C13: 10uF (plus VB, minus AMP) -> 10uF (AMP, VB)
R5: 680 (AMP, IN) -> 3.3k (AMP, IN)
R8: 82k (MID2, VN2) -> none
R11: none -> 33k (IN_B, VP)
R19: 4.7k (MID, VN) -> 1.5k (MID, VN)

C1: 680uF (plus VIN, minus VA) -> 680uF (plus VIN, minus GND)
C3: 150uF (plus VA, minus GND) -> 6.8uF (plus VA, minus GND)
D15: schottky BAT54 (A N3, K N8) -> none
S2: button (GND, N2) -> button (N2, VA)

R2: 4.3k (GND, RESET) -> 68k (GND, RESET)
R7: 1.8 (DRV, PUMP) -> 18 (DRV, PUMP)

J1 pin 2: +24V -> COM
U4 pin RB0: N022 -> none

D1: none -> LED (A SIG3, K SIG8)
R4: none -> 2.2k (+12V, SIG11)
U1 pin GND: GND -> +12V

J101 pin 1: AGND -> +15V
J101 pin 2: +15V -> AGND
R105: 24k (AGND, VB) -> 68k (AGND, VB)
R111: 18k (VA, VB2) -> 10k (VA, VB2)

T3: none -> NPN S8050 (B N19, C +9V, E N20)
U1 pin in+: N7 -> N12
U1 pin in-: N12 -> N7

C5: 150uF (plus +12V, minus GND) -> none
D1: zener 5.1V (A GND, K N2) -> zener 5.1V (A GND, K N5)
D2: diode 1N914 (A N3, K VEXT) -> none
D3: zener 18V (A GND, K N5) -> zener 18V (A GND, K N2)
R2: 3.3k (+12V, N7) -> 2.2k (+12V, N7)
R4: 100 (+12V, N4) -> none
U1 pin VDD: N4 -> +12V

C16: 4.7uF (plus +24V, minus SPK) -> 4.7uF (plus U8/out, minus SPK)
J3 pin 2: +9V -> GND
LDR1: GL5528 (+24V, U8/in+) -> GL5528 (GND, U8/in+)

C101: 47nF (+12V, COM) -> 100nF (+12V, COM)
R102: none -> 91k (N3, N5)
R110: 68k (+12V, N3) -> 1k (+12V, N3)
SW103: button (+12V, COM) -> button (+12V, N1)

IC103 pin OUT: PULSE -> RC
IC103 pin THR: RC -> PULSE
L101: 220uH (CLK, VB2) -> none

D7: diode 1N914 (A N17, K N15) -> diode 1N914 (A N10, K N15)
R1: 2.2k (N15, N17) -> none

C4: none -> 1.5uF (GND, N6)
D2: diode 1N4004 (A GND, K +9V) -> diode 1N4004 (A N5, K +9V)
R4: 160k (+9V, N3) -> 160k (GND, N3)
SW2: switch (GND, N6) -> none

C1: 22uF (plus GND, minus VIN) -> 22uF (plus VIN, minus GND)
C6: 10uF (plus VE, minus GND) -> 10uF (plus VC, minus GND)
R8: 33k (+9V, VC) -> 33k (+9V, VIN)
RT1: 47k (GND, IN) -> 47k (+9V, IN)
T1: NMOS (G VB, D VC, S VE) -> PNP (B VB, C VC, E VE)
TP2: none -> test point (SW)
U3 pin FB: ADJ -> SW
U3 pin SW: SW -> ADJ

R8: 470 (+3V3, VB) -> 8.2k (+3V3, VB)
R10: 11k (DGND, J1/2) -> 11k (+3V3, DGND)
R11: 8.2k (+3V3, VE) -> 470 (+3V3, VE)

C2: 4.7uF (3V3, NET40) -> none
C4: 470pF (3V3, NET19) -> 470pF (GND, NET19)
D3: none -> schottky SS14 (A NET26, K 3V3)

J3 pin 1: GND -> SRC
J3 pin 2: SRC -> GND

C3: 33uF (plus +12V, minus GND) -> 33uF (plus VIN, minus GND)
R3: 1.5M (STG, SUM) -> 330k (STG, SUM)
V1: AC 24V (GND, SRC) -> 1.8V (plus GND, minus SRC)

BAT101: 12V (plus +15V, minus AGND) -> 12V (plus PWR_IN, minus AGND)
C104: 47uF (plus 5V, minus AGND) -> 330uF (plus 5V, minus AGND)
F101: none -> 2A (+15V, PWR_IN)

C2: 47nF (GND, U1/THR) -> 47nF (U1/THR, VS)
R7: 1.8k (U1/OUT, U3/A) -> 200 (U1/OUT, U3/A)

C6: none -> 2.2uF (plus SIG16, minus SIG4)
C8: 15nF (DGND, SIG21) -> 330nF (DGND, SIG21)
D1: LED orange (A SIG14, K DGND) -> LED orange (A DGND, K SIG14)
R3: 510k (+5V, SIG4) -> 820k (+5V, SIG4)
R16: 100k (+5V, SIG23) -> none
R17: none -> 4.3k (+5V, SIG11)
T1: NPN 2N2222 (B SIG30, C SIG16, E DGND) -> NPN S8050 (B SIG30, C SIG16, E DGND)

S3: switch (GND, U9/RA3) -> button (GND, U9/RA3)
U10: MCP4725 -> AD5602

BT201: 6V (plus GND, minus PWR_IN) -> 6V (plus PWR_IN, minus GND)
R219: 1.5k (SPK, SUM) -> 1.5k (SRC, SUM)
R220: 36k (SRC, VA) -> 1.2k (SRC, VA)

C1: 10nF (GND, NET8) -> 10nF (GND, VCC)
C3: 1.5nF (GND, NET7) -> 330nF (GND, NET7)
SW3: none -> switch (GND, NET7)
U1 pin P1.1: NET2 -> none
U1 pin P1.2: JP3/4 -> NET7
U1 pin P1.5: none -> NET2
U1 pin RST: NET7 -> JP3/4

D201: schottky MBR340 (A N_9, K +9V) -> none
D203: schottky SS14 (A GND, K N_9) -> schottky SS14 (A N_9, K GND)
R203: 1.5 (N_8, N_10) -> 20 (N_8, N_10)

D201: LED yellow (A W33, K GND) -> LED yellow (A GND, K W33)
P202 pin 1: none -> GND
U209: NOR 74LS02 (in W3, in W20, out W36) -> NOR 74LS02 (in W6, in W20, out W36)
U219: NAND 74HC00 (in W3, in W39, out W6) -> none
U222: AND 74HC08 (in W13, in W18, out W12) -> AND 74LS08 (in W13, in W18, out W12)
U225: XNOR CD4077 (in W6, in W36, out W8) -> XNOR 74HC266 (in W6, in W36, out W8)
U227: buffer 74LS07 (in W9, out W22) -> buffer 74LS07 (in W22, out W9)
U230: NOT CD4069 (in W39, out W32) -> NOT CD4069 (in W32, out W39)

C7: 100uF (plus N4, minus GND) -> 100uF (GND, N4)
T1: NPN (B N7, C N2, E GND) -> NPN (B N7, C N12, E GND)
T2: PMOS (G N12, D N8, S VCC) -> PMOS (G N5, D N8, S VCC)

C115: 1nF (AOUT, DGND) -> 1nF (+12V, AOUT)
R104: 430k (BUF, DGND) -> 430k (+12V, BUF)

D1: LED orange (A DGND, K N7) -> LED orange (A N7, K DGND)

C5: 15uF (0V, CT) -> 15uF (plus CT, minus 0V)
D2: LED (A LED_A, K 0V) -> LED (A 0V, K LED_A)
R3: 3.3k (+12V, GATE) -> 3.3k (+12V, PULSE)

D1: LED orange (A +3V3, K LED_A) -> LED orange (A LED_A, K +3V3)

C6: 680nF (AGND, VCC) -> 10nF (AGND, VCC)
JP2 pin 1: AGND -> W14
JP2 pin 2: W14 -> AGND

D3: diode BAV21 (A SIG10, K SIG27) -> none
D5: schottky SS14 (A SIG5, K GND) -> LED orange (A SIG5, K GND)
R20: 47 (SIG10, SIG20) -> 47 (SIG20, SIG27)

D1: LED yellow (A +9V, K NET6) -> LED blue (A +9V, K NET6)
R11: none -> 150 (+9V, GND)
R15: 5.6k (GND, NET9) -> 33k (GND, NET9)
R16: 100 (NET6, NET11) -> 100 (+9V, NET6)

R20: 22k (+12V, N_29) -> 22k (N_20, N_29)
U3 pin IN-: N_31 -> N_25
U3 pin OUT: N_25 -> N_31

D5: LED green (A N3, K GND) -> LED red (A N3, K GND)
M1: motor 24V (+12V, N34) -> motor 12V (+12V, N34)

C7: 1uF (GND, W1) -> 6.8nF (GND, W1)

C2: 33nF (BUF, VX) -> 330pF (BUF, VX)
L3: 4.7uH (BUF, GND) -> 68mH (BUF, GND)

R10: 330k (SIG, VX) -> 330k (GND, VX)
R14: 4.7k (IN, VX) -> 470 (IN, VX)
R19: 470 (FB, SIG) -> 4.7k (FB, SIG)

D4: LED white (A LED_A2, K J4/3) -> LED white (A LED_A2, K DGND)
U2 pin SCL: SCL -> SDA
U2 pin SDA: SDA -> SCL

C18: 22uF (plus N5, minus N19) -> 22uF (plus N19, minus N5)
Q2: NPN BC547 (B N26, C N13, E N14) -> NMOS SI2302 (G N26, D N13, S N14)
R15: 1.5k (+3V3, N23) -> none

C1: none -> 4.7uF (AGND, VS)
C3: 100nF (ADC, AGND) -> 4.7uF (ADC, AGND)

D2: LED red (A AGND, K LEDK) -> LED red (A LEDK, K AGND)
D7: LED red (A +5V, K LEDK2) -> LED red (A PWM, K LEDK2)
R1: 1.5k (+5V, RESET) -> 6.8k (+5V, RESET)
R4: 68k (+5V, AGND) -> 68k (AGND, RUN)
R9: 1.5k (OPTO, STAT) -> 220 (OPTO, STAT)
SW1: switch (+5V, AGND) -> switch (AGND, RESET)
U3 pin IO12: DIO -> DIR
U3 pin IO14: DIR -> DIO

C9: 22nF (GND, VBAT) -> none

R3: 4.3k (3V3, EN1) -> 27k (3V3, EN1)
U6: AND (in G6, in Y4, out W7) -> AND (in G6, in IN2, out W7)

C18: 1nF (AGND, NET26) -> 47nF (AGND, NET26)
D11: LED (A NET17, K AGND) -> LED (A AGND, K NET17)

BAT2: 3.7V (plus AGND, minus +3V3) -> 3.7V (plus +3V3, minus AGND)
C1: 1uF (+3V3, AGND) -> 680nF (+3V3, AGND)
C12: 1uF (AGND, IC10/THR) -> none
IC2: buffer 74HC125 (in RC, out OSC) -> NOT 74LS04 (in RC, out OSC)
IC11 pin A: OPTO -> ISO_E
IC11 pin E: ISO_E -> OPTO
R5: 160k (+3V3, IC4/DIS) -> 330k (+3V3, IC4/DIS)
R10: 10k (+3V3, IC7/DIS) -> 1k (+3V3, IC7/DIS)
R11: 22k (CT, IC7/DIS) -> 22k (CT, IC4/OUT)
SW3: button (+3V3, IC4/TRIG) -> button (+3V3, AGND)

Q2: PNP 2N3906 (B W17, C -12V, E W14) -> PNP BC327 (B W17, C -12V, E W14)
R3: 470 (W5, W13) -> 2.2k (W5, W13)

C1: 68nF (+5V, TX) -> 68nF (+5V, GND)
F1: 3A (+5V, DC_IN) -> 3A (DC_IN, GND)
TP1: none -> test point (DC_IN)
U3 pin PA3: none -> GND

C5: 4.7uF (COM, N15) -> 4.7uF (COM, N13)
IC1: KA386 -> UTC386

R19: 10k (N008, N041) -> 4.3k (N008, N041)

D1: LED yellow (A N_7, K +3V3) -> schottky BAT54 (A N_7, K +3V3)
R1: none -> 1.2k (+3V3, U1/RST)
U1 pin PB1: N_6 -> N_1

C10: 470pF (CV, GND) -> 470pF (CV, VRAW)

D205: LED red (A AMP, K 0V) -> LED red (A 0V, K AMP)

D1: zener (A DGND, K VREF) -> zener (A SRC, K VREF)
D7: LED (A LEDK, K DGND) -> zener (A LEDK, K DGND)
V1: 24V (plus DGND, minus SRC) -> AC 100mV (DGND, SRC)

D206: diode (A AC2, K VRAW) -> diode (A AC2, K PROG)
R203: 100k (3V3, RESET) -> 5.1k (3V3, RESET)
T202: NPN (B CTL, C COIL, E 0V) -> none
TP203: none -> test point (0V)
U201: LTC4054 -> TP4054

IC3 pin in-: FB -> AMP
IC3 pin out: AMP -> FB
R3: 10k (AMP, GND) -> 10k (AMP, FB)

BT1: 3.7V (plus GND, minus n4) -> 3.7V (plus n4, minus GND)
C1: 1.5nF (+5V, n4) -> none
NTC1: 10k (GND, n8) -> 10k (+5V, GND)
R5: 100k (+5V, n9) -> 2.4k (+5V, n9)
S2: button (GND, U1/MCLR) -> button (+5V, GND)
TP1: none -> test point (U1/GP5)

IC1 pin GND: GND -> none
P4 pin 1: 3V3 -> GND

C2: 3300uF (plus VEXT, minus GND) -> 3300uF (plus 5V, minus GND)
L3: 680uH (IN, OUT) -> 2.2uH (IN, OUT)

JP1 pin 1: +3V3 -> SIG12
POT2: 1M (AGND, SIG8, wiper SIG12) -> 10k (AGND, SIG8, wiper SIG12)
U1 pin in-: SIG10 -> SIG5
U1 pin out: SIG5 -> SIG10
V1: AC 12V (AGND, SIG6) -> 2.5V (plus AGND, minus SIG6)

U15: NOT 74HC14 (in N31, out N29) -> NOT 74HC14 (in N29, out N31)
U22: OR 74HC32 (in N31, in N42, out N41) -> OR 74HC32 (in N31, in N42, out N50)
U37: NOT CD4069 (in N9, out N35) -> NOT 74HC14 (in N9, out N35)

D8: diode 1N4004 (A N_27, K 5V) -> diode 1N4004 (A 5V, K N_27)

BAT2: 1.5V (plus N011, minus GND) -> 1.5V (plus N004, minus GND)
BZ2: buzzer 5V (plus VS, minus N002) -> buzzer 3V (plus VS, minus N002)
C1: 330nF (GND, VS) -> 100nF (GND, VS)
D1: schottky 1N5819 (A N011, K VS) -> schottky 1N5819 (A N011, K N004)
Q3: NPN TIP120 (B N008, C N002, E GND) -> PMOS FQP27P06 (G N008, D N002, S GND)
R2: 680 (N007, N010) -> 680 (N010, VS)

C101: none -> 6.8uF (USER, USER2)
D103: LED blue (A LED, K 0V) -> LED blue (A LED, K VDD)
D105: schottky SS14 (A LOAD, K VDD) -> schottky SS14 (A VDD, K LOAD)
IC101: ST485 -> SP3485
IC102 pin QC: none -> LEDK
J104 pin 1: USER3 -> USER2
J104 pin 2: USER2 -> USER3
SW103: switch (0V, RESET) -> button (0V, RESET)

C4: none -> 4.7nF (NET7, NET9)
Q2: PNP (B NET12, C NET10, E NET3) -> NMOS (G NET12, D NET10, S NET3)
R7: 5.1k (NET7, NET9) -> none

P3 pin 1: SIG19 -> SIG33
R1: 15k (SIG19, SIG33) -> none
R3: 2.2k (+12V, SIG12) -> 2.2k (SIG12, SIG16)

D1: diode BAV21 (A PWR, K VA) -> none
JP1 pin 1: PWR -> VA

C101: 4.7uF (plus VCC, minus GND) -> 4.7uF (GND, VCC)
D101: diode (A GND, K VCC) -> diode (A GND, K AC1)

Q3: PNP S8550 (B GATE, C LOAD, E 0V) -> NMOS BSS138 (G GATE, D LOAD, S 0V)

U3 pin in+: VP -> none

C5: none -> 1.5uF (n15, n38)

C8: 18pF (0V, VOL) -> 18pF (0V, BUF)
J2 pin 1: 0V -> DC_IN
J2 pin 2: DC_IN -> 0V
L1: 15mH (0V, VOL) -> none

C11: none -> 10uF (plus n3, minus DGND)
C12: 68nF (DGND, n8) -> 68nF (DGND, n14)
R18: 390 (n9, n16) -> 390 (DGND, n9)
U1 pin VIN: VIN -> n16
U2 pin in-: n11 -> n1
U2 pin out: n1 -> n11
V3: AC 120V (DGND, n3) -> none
○ ○ ○ ○ ○ ○ ○
Work task.
All that is needed is the exact run of lines above from the line containing "R3: 10k (AMP, GND) -> 10k (AMP, FB)" through the line containing "U1 pin in-: SIG10 -> SIG5", both of them included.

Your response.
R3: 10k (AMP, GND) -> 10k (AMP, FB)

BT1: 3.7V (plus GND, minus n4) -> 3.7V (plus n4, minus GND)
C1: 1.5nF (+5V, n4) -> none
NTC1: 10k (GND, n8) -> 10k (+5V, GND)
R5: 100k (+5V, n9) -> 2.4k (+5V, n9)
S2: button (GND, U1/MCLR) -> button (+5V, GND)
TP1: none -> test point (U1/GP5)

IC1 pin GND: GND -> none
P4 pin 1: 3V3 -> GND

C2: 3300uF (plus VEXT, minus GND) -> 3300uF (plus 5V, minus GND)
L3: 680uH (IN, OUT) -> 2.2uH (IN, OUT)

JP1 pin 1: +3V3 -> SIG12
POT2: 1M (AGND, SIG8, wiper SIG12) -> 10k (AGND, SIG8, wiper SIG12)
U1 pin in-: SIG10 -> SIG5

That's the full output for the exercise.